Exercise objective ▸
Answer with a single number: how many lines in the listing below include "none"?

Data in this exercise ▸
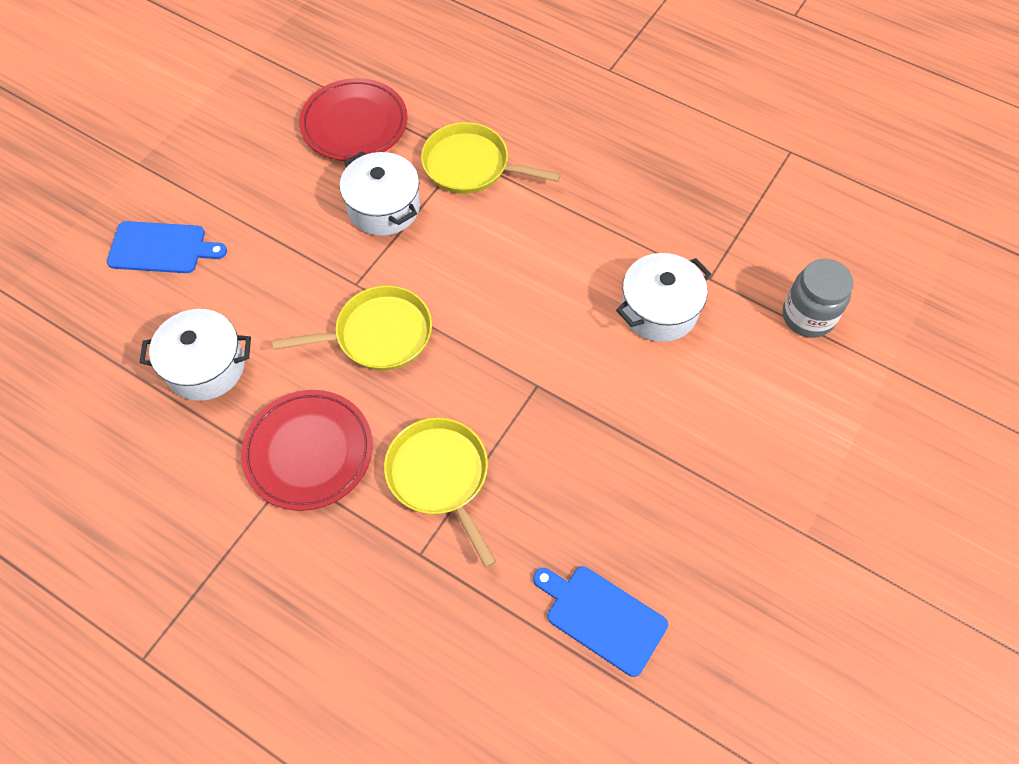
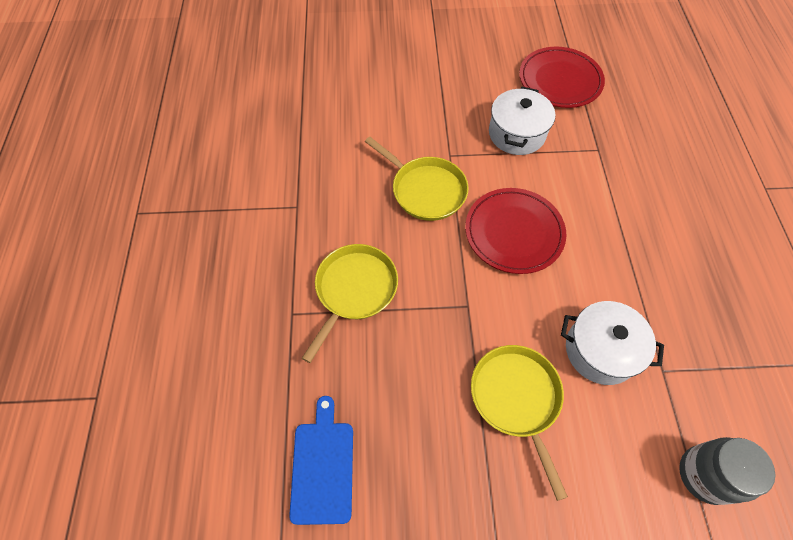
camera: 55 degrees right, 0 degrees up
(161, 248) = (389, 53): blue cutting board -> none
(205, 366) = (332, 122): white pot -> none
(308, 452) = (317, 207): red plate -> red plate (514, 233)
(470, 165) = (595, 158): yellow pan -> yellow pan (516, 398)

Task answer ▸
2